## Short problem
Copy out the records below, substituting "soda can" for each occurrence of "beer can" and leaving everything else untouched.

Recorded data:

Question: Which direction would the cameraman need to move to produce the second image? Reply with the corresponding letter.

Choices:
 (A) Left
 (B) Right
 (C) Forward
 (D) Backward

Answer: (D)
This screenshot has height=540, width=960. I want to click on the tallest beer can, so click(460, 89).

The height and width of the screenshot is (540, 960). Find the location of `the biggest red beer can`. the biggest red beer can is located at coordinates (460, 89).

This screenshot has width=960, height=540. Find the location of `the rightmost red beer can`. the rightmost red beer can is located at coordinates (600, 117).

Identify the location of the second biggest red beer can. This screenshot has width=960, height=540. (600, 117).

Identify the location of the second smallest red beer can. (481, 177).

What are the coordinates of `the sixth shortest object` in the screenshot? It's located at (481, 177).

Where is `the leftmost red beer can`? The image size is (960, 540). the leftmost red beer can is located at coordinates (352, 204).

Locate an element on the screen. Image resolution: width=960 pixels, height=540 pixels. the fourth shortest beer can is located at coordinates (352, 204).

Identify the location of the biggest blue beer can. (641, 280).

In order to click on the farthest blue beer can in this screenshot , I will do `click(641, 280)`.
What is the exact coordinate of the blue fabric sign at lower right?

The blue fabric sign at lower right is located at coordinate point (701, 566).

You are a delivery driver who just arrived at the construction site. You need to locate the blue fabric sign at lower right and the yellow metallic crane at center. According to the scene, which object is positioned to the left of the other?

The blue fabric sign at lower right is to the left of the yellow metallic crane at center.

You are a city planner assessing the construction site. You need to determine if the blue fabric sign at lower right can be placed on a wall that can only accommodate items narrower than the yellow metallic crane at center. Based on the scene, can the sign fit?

## Task answer
Question: Which direction would the cameraman need to move to produce the second image? Reply with the corresponding letter.

Choices:
 (A) Left
 (B) Right
 (C) Forward
 (D) Backward

Answer: (D)
This screenshot has height=540, width=960. I want to click on the tallest soda can, so click(460, 89).

The height and width of the screenshot is (540, 960). Find the location of `the biggest red soda can`. the biggest red soda can is located at coordinates (460, 89).

This screenshot has width=960, height=540. Find the location of `the rightmost red soda can`. the rightmost red soda can is located at coordinates (600, 117).

Identify the location of the second biggest red soda can. This screenshot has width=960, height=540. (600, 117).

Identify the location of the second smallest red soda can. (481, 177).

What are the coordinates of `the sixth shortest object` in the screenshot? It's located at (481, 177).

Where is `the leftmost red soda can`? The image size is (960, 540). the leftmost red soda can is located at coordinates (352, 204).

Locate an element on the screen. Image resolution: width=960 pixels, height=540 pixels. the fourth shortest soda can is located at coordinates (352, 204).

Identify the location of the biggest blue soda can. (641, 280).

In order to click on the farthest blue soda can in this screenshot , I will do `click(641, 280)`.
What is the exact coordinate of the blue fabric sign at lower right?

The blue fabric sign at lower right is located at coordinate point (701, 566).

You are a delivery driver who just arrived at the construction site. You need to locate the blue fabric sign at lower right and the yellow metallic crane at center. According to the scene, which object is positioned to the left of the other?

The blue fabric sign at lower right is to the left of the yellow metallic crane at center.

You are a city planner assessing the construction site. You need to determine if the blue fabric sign at lower right can be placed on a wall that can only accommodate items narrower than the yellow metallic crane at center. Based on the scene, can the sign fit?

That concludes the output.